**What is being asked:** In the data that follows, every line containing the word "none" should be returned.

Object tracking records
:::::

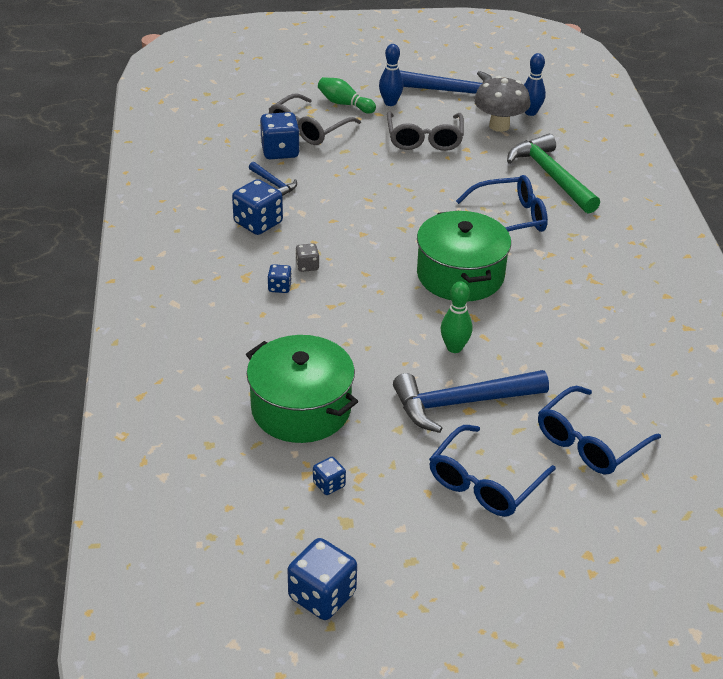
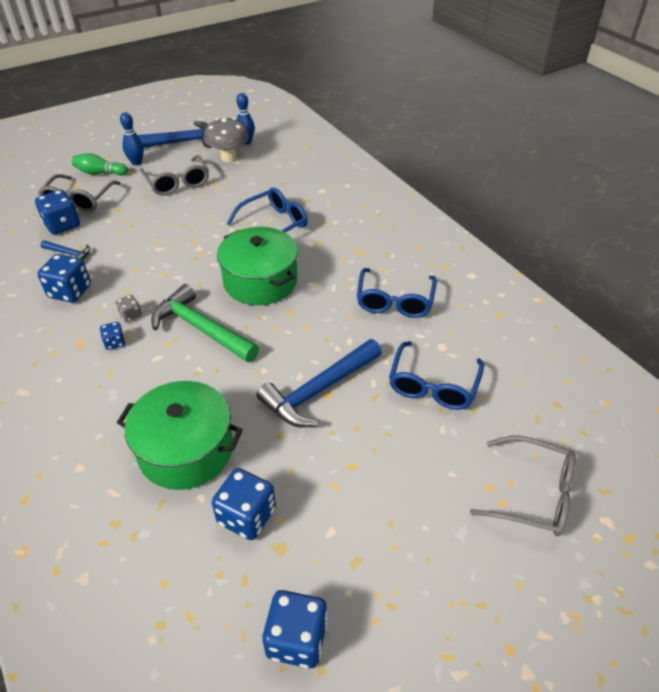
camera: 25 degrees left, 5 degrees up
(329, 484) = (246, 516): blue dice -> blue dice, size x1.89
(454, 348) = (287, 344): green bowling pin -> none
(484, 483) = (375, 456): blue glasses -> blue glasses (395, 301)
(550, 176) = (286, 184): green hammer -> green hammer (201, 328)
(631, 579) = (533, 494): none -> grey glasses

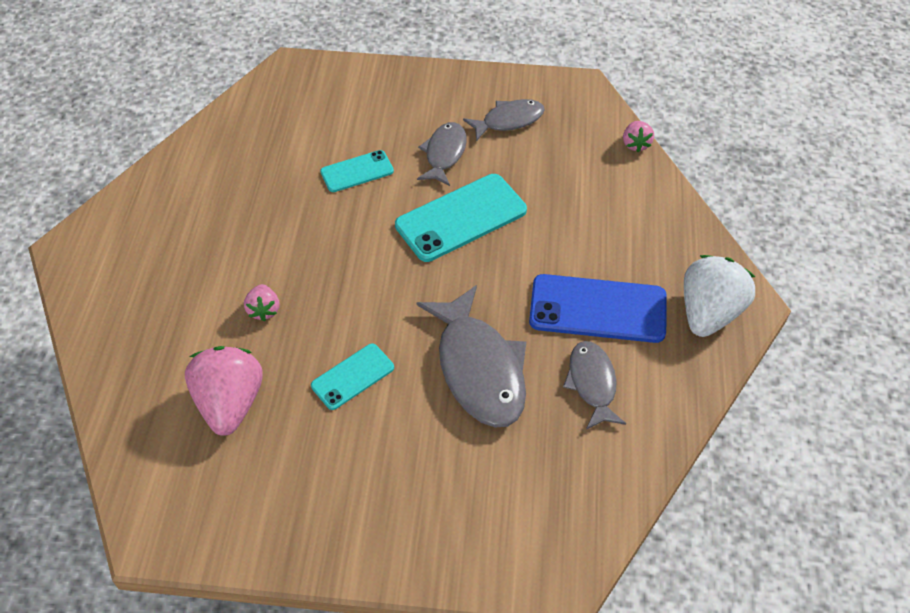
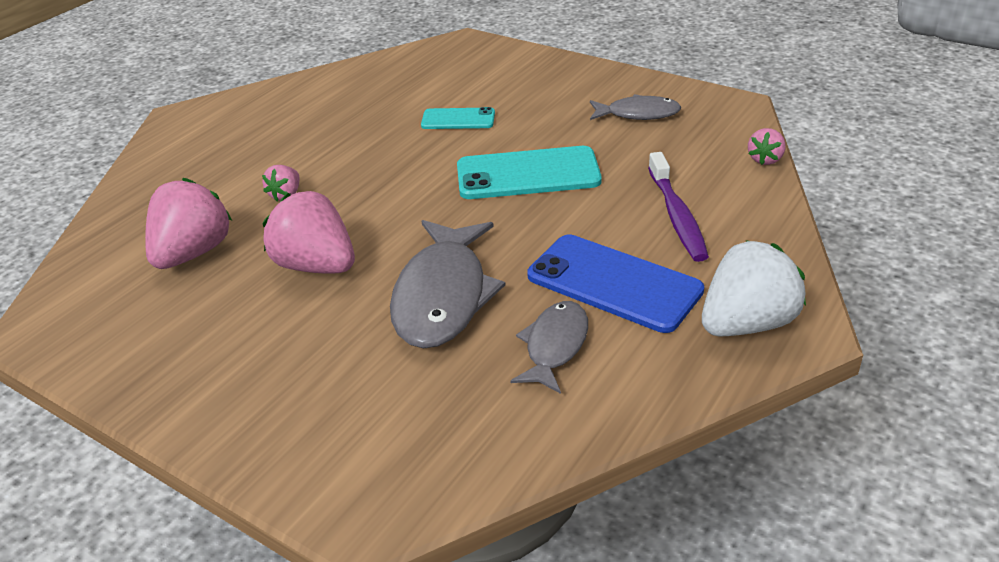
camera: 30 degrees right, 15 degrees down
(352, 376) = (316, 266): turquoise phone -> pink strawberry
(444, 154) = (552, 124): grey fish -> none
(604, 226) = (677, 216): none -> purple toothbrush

:::::

**Output of the task:**
(454, 348) = (287, 344): green bowling pin -> none
(631, 579) = (533, 494): none -> grey glasses
(444, 154) = (552, 124): grey fish -> none
(604, 226) = (677, 216): none -> purple toothbrush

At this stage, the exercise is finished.